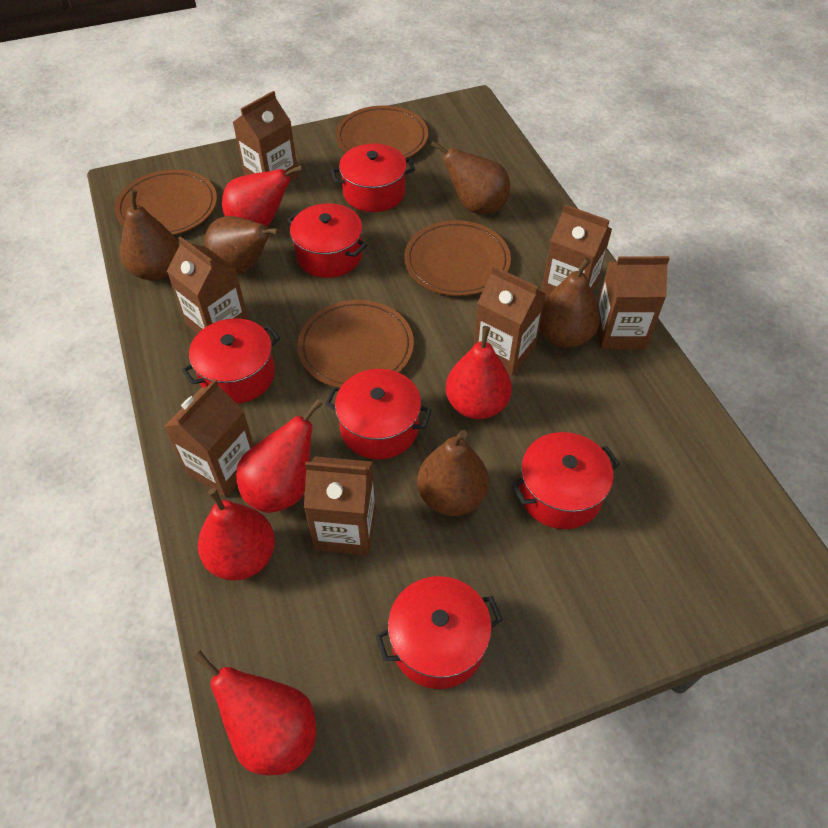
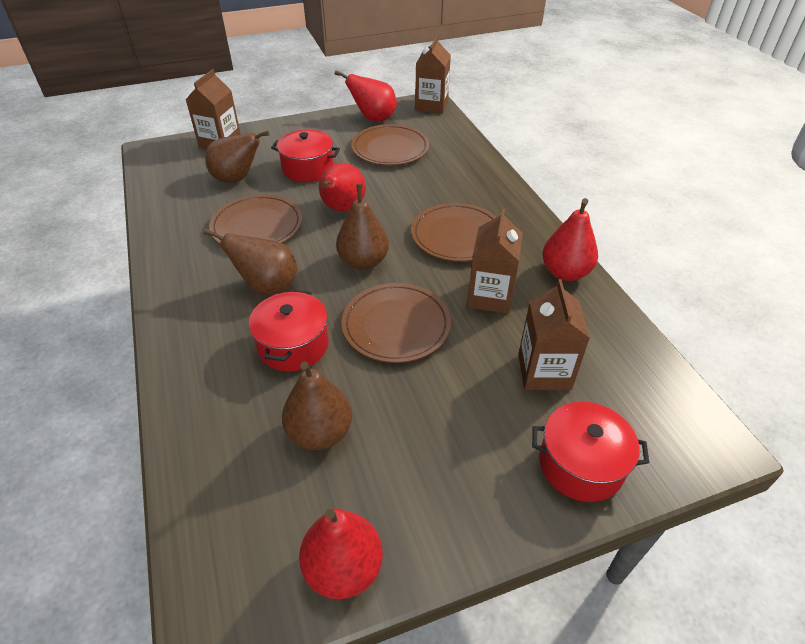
brown carton: 7 -> 4
brown pear: 5 -> 4
red pear: 5 -> 4
red pot: 6 -> 3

[Task statement]:
Transcribe all of the lines above exactly as given. The pictures stay out.

[Task result]:
brown carton: 7 -> 4
brown pear: 5 -> 4
red pear: 5 -> 4
red pot: 6 -> 3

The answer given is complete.